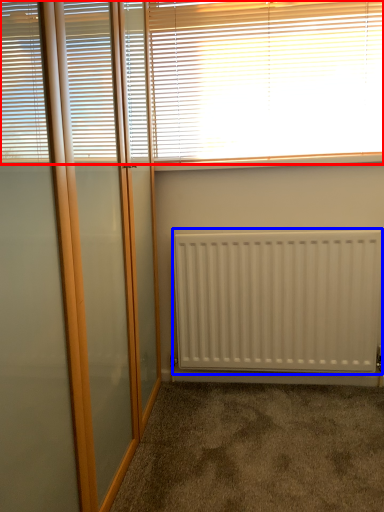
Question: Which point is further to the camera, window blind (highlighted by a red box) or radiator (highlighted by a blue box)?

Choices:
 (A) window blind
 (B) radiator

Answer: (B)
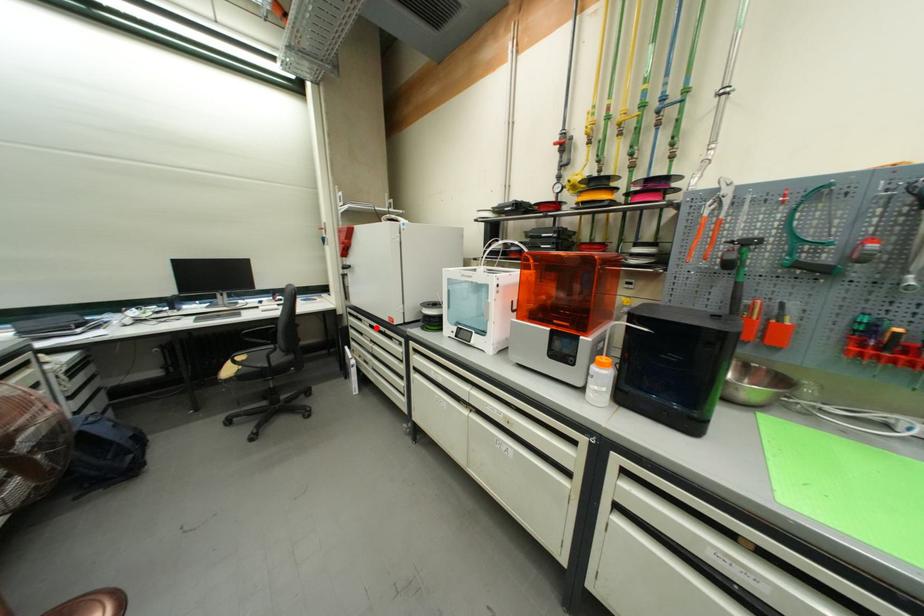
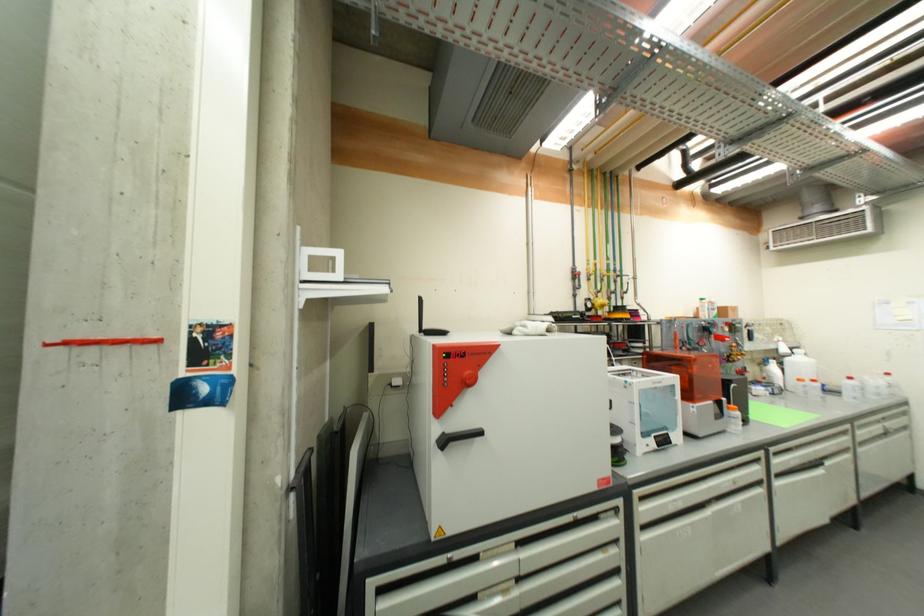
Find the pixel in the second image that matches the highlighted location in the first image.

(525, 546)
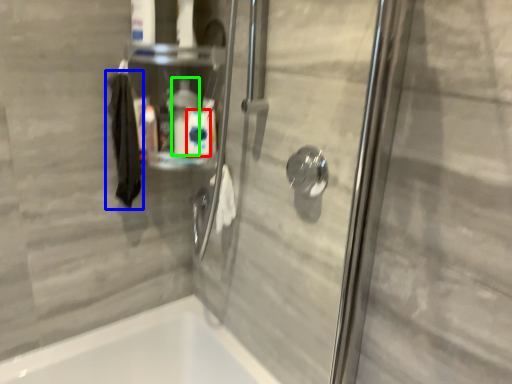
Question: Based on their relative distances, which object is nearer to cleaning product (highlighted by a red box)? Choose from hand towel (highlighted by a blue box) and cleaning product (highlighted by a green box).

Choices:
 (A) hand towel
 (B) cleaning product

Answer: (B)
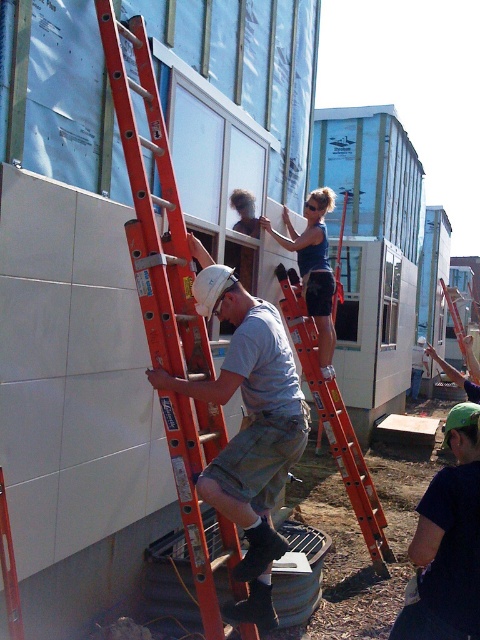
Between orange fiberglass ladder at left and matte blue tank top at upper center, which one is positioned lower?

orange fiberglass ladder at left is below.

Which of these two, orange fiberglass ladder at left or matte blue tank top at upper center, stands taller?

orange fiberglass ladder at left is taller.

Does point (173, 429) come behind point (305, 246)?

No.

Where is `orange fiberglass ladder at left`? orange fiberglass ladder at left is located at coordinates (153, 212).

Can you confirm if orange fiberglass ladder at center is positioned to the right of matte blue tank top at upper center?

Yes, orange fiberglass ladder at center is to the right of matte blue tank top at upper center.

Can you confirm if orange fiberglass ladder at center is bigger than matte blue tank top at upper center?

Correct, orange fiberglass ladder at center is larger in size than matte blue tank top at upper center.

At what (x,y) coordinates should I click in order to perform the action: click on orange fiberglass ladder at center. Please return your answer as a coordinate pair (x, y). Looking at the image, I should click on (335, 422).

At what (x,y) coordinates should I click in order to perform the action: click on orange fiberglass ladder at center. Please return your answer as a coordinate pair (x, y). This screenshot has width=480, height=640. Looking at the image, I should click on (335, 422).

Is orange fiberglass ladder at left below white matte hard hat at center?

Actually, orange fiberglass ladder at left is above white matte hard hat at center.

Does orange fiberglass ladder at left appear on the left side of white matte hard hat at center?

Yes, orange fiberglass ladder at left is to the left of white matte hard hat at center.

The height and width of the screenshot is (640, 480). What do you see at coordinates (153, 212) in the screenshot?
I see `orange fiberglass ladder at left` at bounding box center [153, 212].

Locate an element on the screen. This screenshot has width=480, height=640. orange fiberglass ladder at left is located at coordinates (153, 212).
================================
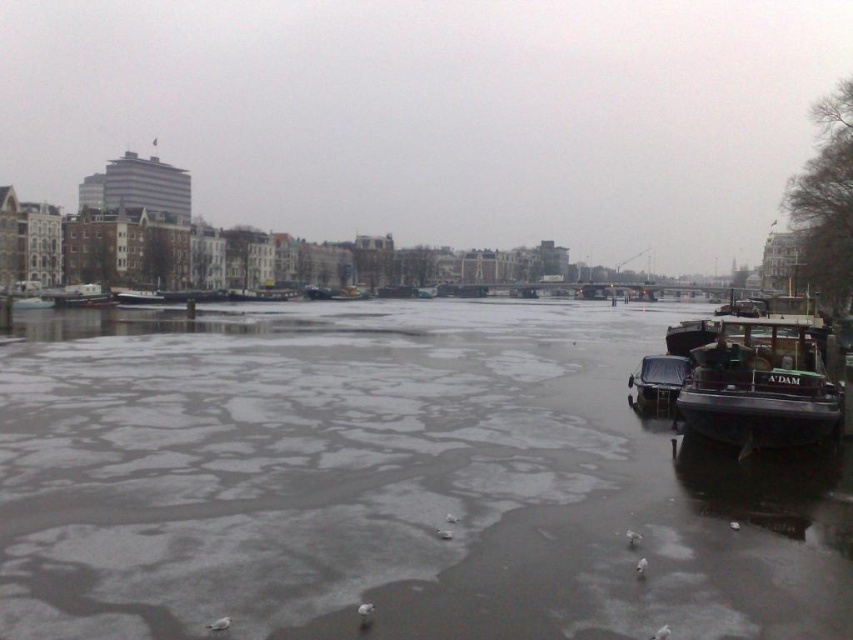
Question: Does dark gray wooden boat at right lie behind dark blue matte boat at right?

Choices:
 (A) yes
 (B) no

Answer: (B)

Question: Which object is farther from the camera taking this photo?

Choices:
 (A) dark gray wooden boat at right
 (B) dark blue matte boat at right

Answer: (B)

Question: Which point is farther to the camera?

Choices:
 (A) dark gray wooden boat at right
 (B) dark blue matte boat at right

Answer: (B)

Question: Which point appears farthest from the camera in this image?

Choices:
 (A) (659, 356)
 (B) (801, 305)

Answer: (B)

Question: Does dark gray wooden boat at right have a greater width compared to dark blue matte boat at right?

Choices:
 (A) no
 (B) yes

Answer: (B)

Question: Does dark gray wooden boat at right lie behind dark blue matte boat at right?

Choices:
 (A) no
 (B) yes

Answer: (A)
================================
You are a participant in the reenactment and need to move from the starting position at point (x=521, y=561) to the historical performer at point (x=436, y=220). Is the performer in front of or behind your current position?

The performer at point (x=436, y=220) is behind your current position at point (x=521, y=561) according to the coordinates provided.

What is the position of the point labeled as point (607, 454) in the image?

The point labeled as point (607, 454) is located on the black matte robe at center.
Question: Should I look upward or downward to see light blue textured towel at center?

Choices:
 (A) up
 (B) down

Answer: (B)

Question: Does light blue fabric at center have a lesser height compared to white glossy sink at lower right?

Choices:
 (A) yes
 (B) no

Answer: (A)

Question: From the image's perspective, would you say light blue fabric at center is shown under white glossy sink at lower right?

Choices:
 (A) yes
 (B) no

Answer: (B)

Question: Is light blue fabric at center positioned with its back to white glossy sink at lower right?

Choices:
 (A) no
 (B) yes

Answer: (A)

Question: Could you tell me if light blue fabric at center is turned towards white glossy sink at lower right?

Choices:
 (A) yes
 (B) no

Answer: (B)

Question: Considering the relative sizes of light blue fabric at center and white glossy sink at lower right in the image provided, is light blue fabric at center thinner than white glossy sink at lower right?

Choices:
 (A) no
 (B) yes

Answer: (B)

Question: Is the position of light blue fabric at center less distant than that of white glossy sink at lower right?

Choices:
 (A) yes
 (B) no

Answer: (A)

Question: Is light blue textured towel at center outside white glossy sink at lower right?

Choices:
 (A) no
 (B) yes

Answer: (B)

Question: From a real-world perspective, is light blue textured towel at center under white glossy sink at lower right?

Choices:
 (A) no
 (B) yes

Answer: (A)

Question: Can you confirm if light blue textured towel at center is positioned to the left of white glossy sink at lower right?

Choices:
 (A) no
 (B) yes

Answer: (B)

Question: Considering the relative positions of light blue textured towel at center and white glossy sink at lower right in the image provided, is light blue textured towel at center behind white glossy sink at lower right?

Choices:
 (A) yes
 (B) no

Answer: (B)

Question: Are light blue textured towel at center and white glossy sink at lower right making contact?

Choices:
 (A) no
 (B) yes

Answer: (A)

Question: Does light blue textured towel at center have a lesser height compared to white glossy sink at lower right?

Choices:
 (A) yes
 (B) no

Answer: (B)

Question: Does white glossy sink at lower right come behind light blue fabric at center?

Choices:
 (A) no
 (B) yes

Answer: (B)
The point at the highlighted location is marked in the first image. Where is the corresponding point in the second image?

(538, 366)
================================
**EXERCISE**
Please copy, word for word, the lines of the data above that begin at the line containing "Is orange fiberglass" and stop after the line containing "center [153, 212].".

**ANSWER SPACE**
Is orange fiberglass ladder at left below white matte hard hat at center?

Actually, orange fiberglass ladder at left is above white matte hard hat at center.

Does orange fiberglass ladder at left appear on the left side of white matte hard hat at center?

Yes, orange fiberglass ladder at left is to the left of white matte hard hat at center.

The height and width of the screenshot is (640, 480). What do you see at coordinates (153, 212) in the screenshot?
I see `orange fiberglass ladder at left` at bounding box center [153, 212].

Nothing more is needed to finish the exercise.